[Exercise goal] What is needed is the full listing written out exactly, minus the pictures.
-*-*-
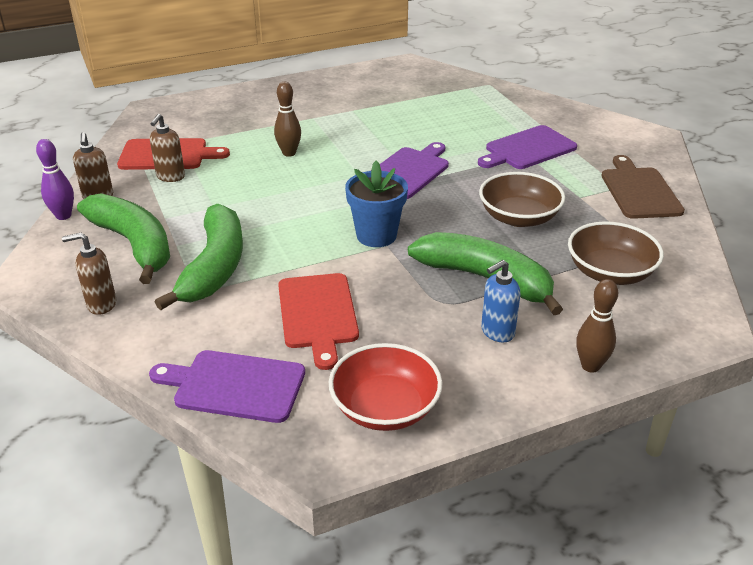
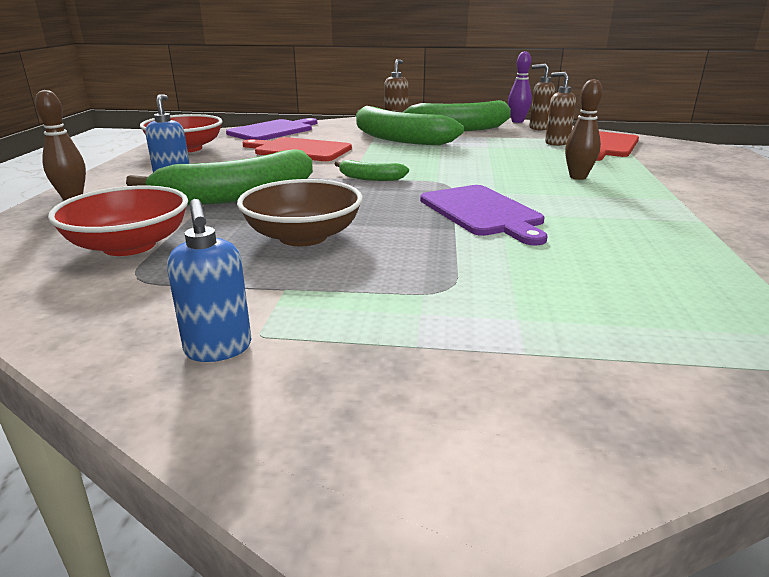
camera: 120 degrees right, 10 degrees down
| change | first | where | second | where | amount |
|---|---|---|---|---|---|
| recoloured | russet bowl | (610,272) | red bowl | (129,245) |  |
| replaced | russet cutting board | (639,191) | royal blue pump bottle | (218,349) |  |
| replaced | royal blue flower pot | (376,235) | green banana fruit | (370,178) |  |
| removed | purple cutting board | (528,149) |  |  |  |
-*-*-
[Completed exercise]
camera: 120 degrees right, 10 degrees down
| change | first | where | second | where | amount |
|---|---|---|---|---|---|
| recoloured | russet bowl | (610,272) | red bowl | (129,245) |  |
| replaced | russet cutting board | (639,191) | royal blue pump bottle | (218,349) |  |
| replaced | royal blue flower pot | (376,235) | green banana fruit | (370,178) |  |
| removed | purple cutting board | (528,149) |  |  |  |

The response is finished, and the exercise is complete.